* [ABOUT THIS EXERCISE] From the first record to the last, write each one out again exactly.

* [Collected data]
┌────────

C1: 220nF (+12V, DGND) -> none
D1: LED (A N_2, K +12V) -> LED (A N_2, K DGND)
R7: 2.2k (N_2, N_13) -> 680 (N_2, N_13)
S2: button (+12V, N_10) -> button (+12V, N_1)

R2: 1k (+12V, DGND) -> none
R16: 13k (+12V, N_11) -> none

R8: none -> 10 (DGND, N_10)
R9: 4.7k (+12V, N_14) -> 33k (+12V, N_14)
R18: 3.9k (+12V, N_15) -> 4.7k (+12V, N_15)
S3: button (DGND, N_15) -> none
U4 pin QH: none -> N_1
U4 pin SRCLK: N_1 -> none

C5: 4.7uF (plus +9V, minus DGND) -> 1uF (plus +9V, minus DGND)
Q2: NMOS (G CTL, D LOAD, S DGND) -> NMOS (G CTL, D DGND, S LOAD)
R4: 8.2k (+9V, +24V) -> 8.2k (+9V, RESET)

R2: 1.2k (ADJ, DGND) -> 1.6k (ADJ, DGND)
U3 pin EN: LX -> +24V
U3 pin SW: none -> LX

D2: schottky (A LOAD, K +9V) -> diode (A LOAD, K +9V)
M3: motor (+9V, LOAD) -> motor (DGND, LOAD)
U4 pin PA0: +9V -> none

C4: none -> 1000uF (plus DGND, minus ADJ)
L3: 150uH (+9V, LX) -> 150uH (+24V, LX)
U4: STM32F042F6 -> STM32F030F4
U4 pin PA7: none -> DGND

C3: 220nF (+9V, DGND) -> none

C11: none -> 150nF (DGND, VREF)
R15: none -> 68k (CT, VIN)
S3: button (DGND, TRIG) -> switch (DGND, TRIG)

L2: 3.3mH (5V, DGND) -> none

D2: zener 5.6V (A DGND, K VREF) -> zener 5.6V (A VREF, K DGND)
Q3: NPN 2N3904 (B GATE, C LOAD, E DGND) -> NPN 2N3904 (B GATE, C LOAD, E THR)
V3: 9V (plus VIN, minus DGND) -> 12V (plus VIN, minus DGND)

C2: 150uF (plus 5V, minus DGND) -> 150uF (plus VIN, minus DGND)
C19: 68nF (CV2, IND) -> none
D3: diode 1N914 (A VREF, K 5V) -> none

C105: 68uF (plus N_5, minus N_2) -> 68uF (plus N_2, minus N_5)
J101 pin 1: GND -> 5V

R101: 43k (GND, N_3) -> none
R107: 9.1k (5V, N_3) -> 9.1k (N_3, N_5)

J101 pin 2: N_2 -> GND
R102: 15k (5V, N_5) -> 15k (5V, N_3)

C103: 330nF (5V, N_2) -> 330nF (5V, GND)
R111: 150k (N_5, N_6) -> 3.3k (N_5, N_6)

└────────

* [SOLVED PROBLEM]
C1: 220nF (+12V, DGND) -> none
D1: LED (A N_2, K +12V) -> LED (A N_2, K DGND)
R7: 2.2k (N_2, N_13) -> 680 (N_2, N_13)
S2: button (+12V, N_10) -> button (+12V, N_1)

R2: 1k (+12V, DGND) -> none
R16: 13k (+12V, N_11) -> none

R8: none -> 10 (DGND, N_10)
R9: 4.7k (+12V, N_14) -> 33k (+12V, N_14)
R18: 3.9k (+12V, N_15) -> 4.7k (+12V, N_15)
S3: button (DGND, N_15) -> none
U4 pin QH: none -> N_1
U4 pin SRCLK: N_1 -> none

C5: 4.7uF (plus +9V, minus DGND) -> 1uF (plus +9V, minus DGND)
Q2: NMOS (G CTL, D LOAD, S DGND) -> NMOS (G CTL, D DGND, S LOAD)
R4: 8.2k (+9V, +24V) -> 8.2k (+9V, RESET)

R2: 1.2k (ADJ, DGND) -> 1.6k (ADJ, DGND)
U3 pin EN: LX -> +24V
U3 pin SW: none -> LX

D2: schottky (A LOAD, K +9V) -> diode (A LOAD, K +9V)
M3: motor (+9V, LOAD) -> motor (DGND, LOAD)
U4 pin PA0: +9V -> none

C4: none -> 1000uF (plus DGND, minus ADJ)
L3: 150uH (+9V, LX) -> 150uH (+24V, LX)
U4: STM32F042F6 -> STM32F030F4
U4 pin PA7: none -> DGND

C3: 220nF (+9V, DGND) -> none

C11: none -> 150nF (DGND, VREF)
R15: none -> 68k (CT, VIN)
S3: button (DGND, TRIG) -> switch (DGND, TRIG)

L2: 3.3mH (5V, DGND) -> none

D2: zener 5.6V (A DGND, K VREF) -> zener 5.6V (A VREF, K DGND)
Q3: NPN 2N3904 (B GATE, C LOAD, E DGND) -> NPN 2N3904 (B GATE, C LOAD, E THR)
V3: 9V (plus VIN, minus DGND) -> 12V (plus VIN, minus DGND)

C2: 150uF (plus 5V, minus DGND) -> 150uF (plus VIN, minus DGND)
C19: 68nF (CV2, IND) -> none
D3: diode 1N914 (A VREF, K 5V) -> none

C105: 68uF (plus N_5, minus N_2) -> 68uF (plus N_2, minus N_5)
J101 pin 1: GND -> 5V

R101: 43k (GND, N_3) -> none
R107: 9.1k (5V, N_3) -> 9.1k (N_3, N_5)

J101 pin 2: N_2 -> GND
R102: 15k (5V, N_5) -> 15k (5V, N_3)

C103: 330nF (5V, N_2) -> 330nF (5V, GND)
R111: 150k (N_5, N_6) -> 3.3k (N_5, N_6)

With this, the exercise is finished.